### MATERIAL SHOWN
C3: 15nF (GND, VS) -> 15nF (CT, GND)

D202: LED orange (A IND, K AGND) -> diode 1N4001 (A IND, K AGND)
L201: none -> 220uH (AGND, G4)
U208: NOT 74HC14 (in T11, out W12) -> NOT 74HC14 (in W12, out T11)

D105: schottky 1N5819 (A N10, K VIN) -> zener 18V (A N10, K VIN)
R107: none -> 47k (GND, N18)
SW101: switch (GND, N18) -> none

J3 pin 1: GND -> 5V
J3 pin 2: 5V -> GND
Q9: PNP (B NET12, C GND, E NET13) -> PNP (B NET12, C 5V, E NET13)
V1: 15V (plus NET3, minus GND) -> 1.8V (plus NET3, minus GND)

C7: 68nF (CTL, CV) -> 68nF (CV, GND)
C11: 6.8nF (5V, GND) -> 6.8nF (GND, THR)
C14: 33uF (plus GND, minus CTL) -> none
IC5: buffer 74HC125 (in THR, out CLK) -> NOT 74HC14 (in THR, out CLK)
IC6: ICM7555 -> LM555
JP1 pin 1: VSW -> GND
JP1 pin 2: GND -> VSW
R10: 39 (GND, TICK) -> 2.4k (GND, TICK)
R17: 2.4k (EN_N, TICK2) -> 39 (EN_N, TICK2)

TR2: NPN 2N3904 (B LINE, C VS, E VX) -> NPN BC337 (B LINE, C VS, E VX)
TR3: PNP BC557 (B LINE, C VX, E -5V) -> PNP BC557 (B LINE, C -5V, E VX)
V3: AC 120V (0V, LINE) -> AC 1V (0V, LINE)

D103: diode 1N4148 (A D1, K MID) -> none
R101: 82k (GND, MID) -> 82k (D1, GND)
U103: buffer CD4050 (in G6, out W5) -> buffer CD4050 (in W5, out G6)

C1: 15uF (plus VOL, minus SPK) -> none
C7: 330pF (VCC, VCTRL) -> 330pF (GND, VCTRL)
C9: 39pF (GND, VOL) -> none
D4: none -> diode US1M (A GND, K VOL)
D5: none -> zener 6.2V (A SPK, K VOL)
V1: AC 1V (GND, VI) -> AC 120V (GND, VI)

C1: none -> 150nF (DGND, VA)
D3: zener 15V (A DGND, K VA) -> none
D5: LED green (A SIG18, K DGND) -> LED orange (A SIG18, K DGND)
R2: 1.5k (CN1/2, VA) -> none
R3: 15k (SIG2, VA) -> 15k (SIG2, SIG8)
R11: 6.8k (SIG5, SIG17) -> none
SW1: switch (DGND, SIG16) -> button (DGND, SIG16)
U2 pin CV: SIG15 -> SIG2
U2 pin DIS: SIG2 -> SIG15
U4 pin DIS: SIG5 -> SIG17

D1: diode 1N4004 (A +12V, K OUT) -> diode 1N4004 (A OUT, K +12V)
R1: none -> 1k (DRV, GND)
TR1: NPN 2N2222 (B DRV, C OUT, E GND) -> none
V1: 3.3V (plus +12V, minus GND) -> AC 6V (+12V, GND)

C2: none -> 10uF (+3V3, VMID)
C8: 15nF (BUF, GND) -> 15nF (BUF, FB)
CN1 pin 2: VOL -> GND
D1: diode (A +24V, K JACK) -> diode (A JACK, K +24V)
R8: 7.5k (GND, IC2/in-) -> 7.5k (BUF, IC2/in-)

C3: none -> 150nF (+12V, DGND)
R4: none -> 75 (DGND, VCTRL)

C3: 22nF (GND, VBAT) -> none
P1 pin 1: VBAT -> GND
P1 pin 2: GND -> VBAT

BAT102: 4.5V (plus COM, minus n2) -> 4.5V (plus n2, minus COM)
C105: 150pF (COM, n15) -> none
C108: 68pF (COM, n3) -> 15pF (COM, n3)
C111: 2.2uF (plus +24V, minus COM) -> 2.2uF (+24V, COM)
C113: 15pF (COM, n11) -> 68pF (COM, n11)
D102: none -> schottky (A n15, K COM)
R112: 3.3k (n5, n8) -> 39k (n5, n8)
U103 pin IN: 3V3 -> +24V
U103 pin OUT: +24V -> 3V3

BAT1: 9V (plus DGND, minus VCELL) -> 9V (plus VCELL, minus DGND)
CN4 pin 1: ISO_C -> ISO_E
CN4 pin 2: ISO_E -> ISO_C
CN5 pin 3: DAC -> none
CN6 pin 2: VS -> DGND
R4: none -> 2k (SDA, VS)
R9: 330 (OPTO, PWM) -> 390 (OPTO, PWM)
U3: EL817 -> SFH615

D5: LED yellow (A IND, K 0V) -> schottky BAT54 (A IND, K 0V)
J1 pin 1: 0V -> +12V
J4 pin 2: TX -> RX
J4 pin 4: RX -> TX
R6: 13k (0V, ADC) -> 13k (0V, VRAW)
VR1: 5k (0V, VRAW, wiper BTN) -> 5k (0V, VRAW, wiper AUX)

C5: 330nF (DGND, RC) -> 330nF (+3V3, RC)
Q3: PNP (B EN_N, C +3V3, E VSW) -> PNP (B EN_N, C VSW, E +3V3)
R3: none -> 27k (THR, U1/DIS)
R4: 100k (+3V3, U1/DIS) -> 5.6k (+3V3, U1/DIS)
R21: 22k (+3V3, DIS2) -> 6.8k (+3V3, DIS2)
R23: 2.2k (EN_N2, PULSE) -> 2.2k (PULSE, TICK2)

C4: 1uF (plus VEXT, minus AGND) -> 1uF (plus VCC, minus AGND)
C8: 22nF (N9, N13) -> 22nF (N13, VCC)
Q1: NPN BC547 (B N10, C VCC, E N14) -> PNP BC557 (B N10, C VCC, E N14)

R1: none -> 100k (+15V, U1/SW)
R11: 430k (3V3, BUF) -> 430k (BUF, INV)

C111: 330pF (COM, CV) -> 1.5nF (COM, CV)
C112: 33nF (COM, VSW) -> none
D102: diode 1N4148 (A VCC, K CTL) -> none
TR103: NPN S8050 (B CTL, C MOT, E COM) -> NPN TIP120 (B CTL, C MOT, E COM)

### WHAT TO WORK ON
Beginning with the line in which "U3: EL817 -> SFH615" appears, print each remaining line of the listing exactly, the last line included.

### OUTPUT OF THE EXERCISE
U3: EL817 -> SFH615

D5: LED yellow (A IND, K 0V) -> schottky BAT54 (A IND, K 0V)
J1 pin 1: 0V -> +12V
J4 pin 2: TX -> RX
J4 pin 4: RX -> TX
R6: 13k (0V, ADC) -> 13k (0V, VRAW)
VR1: 5k (0V, VRAW, wiper BTN) -> 5k (0V, VRAW, wiper AUX)

C5: 330nF (DGND, RC) -> 330nF (+3V3, RC)
Q3: PNP (B EN_N, C +3V3, E VSW) -> PNP (B EN_N, C VSW, E +3V3)
R3: none -> 27k (THR, U1/DIS)
R4: 100k (+3V3, U1/DIS) -> 5.6k (+3V3, U1/DIS)
R21: 22k (+3V3, DIS2) -> 6.8k (+3V3, DIS2)
R23: 2.2k (EN_N2, PULSE) -> 2.2k (PULSE, TICK2)

C4: 1uF (plus VEXT, minus AGND) -> 1uF (plus VCC, minus AGND)
C8: 22nF (N9, N13) -> 22nF (N13, VCC)
Q1: NPN BC547 (B N10, C VCC, E N14) -> PNP BC557 (B N10, C VCC, E N14)

R1: none -> 100k (+15V, U1/SW)
R11: 430k (3V3, BUF) -> 430k (BUF, INV)

C111: 330pF (COM, CV) -> 1.5nF (COM, CV)
C112: 33nF (COM, VSW) -> none
D102: diode 1N4148 (A VCC, K CTL) -> none
TR103: NPN S8050 (B CTL, C MOT, E COM) -> NPN TIP120 (B CTL, C MOT, E COM)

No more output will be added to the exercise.